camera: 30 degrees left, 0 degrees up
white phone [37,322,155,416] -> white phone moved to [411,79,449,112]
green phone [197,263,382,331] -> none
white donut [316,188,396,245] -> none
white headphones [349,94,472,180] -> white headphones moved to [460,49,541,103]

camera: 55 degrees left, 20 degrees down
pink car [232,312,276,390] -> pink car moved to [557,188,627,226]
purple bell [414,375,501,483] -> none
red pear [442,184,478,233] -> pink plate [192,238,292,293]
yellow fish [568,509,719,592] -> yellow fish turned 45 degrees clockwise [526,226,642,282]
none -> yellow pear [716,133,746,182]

****************

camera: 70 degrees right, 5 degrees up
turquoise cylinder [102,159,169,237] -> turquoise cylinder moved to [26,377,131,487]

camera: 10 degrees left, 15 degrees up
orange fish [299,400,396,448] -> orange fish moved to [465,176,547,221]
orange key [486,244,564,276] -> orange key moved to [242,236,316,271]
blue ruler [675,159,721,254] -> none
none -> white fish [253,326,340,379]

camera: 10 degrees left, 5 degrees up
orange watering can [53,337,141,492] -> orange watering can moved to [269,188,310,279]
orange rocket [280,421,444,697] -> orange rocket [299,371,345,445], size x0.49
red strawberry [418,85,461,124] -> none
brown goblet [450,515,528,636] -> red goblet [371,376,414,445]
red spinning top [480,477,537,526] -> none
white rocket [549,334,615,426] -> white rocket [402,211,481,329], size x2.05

****************

**Job item:**
The expected output is exactly the lines of the listing above between the line holding "pink car [232,312,276,390]" and the line holding "none -> yellow pear [716,133,746,182]", inclusive.

**Reply to the task:**
pink car [232,312,276,390] -> pink car moved to [557,188,627,226]
purple bell [414,375,501,483] -> none
red pear [442,184,478,233] -> pink plate [192,238,292,293]
yellow fish [568,509,719,592] -> yellow fish turned 45 degrees clockwise [526,226,642,282]
none -> yellow pear [716,133,746,182]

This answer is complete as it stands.